**Assigned task:**
Your answer should repeat every line of the records below in which the word "none" appears.

**Source material:**
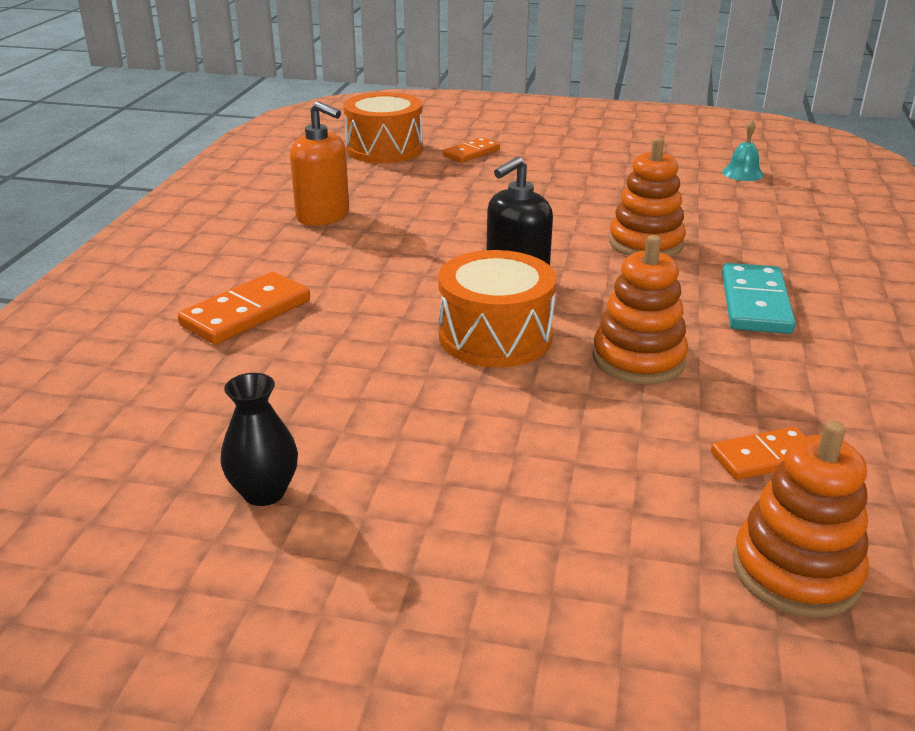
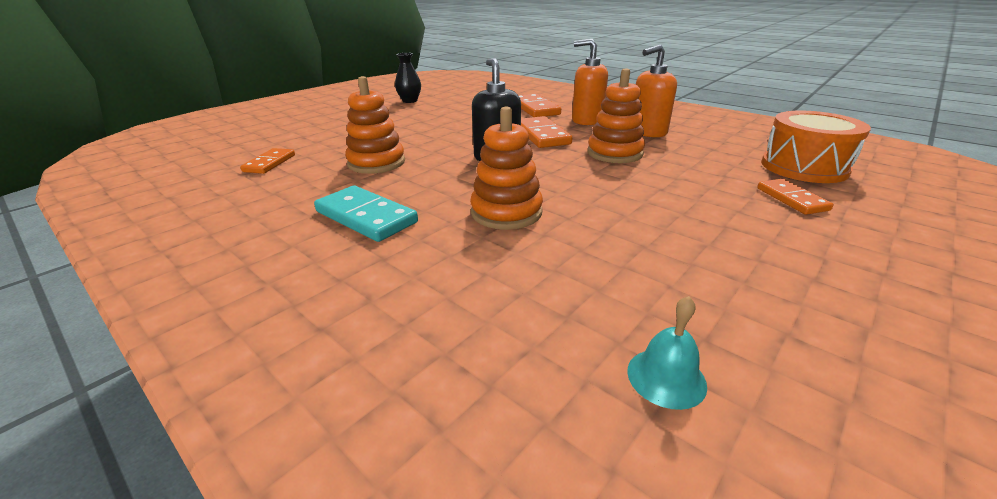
camera: 120 degrees right, 0 degrees up
(294, 259) = (587, 120): none -> orange soap dispenser
(399, 275) = (542, 135): none -> orange domino
(495, 336) = (448, 141): orange drum -> none
(796, 571) = (227, 147): orange stacking toy -> orange stacking toy (614, 153)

**Exercise answer:**
(294, 259) = (587, 120): none -> orange soap dispenser
(399, 275) = (542, 135): none -> orange domino
(495, 336) = (448, 141): orange drum -> none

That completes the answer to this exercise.